→ Task to carry out: Among the entries, find the lines with the string "green" and report them.
** Opening Provided data block **
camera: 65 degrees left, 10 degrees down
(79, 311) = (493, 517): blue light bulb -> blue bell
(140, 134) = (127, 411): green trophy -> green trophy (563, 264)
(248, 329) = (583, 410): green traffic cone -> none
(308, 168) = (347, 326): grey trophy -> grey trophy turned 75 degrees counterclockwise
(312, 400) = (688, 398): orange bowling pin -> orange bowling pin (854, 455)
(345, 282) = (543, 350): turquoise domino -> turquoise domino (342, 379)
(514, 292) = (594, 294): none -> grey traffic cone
** Closing Provided data block **
** Opening Provided data block **
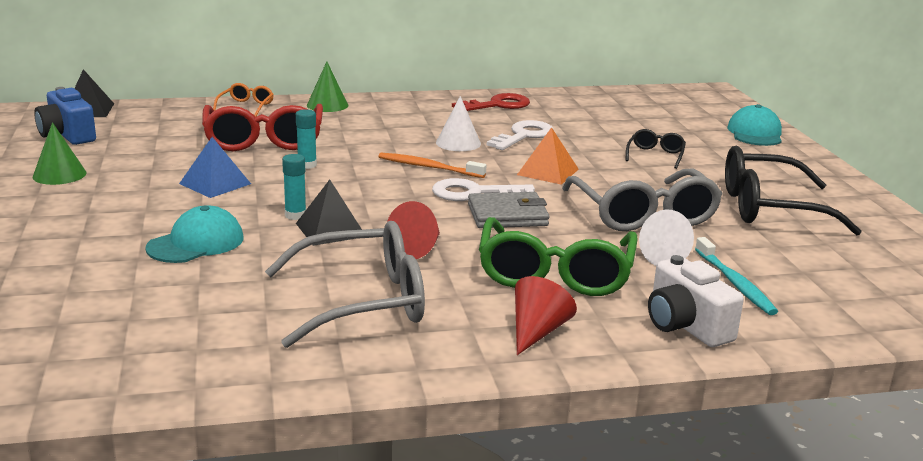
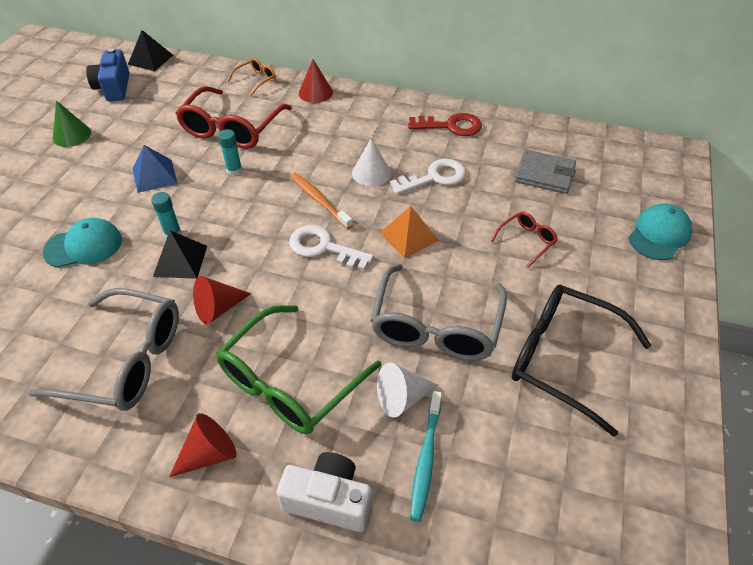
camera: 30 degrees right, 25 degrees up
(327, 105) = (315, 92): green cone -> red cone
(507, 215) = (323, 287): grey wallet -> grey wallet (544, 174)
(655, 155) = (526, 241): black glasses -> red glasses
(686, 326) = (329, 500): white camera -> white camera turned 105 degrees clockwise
** Closing Provided data block **
→ Answer space:
(140, 134) = (127, 411): green trophy -> green trophy (563, 264)
(248, 329) = (583, 410): green traffic cone -> none
(327, 105) = (315, 92): green cone -> red cone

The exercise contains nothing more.